## Provided material
==========

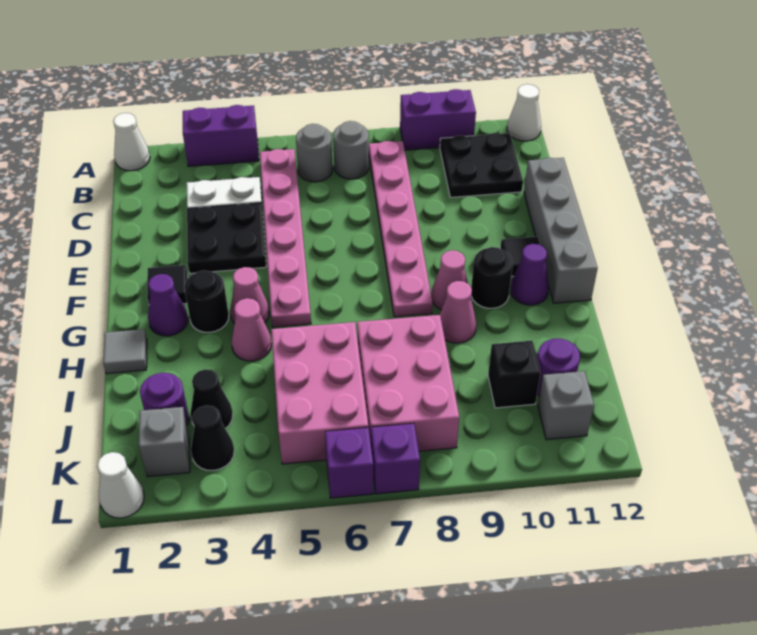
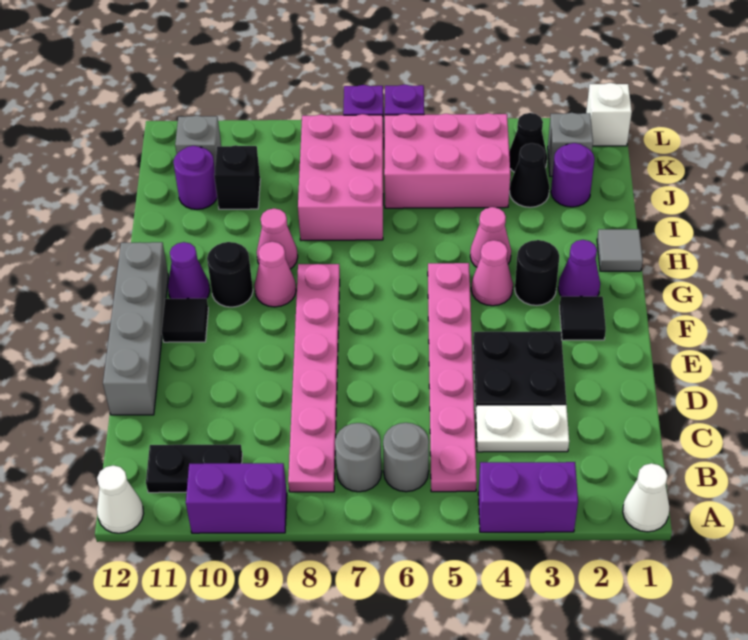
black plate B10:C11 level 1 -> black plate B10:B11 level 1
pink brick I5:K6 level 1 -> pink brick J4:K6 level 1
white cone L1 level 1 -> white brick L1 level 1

==========

## Problem requirements
The answer must be the full listing retyped exactly, with no pictures in it.

## Output below
black plate B10:C11 level 1 -> black plate B10:B11 level 1
pink brick I5:K6 level 1 -> pink brick J4:K6 level 1
white cone L1 level 1 -> white brick L1 level 1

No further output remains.